Task to carry out:
Your result will be the set of lines with "clock", copied from the material below.

------------------------

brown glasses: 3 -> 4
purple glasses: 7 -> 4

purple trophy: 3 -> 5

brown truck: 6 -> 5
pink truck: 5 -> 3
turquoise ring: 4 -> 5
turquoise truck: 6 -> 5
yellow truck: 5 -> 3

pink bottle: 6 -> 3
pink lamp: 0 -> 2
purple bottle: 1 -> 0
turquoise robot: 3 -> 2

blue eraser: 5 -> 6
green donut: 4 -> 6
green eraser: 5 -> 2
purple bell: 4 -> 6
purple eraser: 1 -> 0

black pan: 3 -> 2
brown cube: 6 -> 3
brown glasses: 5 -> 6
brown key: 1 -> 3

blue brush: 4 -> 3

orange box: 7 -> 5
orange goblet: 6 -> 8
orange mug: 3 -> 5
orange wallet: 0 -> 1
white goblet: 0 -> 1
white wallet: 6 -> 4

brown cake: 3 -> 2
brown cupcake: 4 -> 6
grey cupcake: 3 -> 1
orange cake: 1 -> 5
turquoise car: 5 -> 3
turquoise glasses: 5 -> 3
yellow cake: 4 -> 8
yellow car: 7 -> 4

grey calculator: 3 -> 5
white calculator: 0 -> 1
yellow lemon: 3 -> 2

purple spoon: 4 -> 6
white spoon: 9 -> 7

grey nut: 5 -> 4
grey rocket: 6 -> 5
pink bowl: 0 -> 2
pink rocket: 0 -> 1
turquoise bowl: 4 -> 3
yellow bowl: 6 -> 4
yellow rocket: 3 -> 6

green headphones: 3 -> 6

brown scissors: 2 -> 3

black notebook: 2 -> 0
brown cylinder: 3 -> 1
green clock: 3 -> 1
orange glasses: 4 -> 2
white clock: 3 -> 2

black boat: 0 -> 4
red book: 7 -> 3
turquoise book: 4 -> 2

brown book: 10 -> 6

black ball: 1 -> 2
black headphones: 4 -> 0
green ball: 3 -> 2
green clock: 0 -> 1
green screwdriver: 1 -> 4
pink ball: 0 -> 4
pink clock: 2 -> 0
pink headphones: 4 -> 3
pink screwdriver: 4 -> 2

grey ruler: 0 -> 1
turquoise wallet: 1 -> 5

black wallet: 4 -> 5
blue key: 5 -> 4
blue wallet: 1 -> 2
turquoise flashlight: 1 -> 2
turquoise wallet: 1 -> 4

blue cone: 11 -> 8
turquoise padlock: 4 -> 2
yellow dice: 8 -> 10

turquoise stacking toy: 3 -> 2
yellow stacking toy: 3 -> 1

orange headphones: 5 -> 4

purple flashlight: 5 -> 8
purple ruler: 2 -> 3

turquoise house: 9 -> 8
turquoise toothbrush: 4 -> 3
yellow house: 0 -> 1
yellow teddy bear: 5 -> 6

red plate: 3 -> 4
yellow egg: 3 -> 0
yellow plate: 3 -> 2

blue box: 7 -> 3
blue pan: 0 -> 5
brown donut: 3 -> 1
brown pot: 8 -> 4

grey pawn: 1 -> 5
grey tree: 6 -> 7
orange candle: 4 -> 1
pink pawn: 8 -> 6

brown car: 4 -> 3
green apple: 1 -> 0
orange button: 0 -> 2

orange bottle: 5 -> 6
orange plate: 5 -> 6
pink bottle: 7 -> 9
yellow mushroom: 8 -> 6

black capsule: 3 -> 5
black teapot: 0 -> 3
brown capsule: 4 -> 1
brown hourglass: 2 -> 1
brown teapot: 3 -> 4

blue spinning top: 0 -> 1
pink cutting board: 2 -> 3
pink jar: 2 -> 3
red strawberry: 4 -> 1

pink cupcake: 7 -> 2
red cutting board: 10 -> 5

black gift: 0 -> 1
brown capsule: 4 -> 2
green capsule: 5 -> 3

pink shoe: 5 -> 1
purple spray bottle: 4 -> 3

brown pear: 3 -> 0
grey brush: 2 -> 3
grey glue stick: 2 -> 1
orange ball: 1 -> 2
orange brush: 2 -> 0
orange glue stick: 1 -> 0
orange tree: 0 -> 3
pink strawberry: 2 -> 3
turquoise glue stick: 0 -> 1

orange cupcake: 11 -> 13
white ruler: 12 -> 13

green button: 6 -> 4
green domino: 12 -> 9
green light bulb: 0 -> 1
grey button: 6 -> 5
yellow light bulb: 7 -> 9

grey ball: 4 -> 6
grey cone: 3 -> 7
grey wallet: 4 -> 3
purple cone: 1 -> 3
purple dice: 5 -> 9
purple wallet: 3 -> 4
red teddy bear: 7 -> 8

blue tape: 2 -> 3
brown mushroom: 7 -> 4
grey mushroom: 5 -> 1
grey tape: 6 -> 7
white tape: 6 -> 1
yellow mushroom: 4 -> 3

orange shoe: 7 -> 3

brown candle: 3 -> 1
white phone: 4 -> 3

------------------------

Task answer:
green clock: 3 -> 1
white clock: 3 -> 2
green clock: 0 -> 1
pink clock: 2 -> 0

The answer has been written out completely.